Problem to work on:
Spot each line in the records below where the word "shape" occurs, then copy it.
———
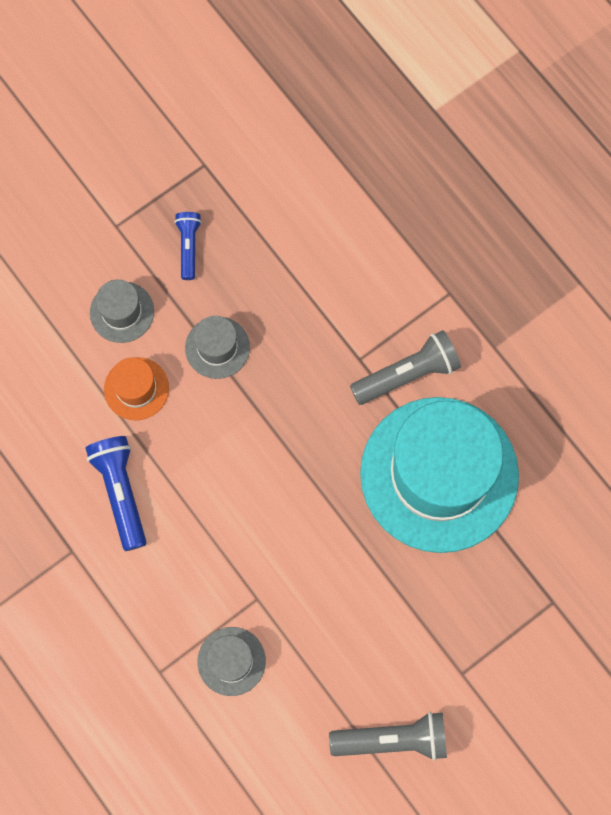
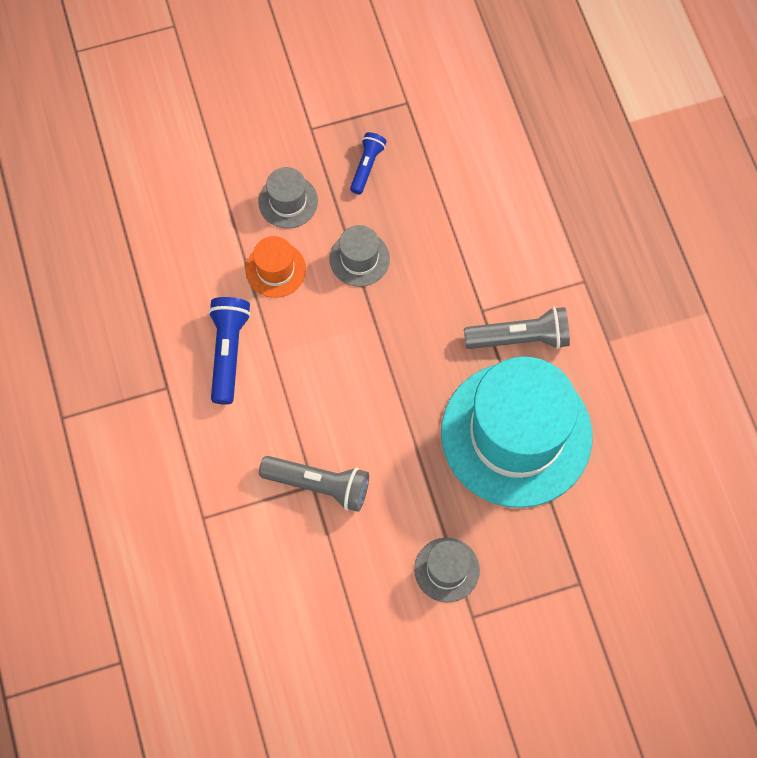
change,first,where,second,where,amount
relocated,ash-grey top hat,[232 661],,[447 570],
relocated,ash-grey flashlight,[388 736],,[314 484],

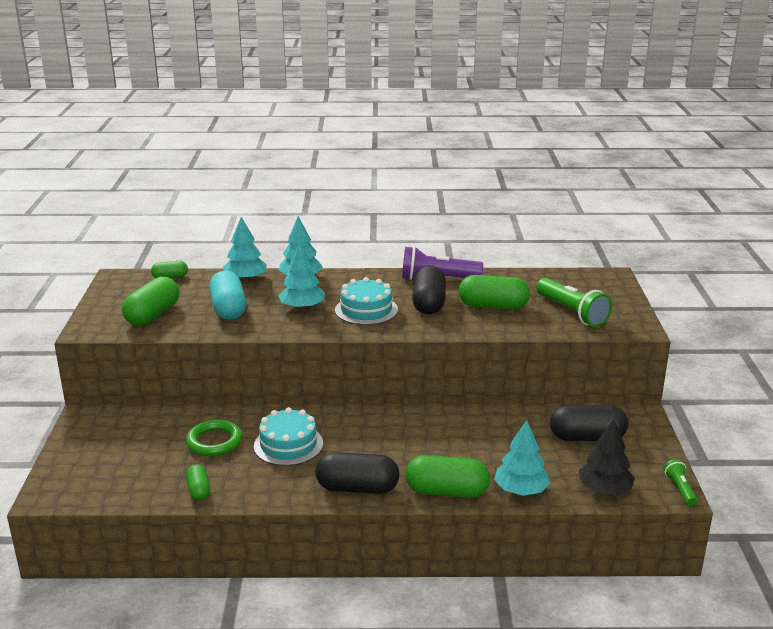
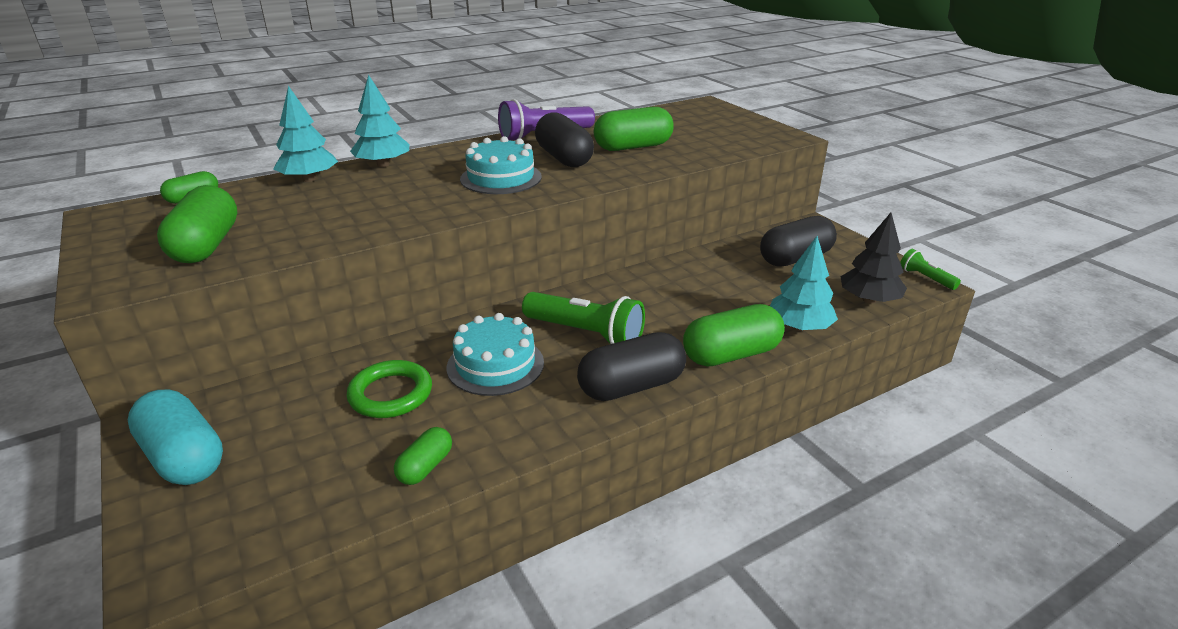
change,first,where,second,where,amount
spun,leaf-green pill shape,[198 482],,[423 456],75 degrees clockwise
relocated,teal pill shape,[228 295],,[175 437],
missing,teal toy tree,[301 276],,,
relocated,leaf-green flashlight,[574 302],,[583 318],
———
Reply to the exercise:
spun,leaf-green pill shape,[198 482],,[423 456],75 degrees clockwise
relocated,teal pill shape,[228 295],,[175 437],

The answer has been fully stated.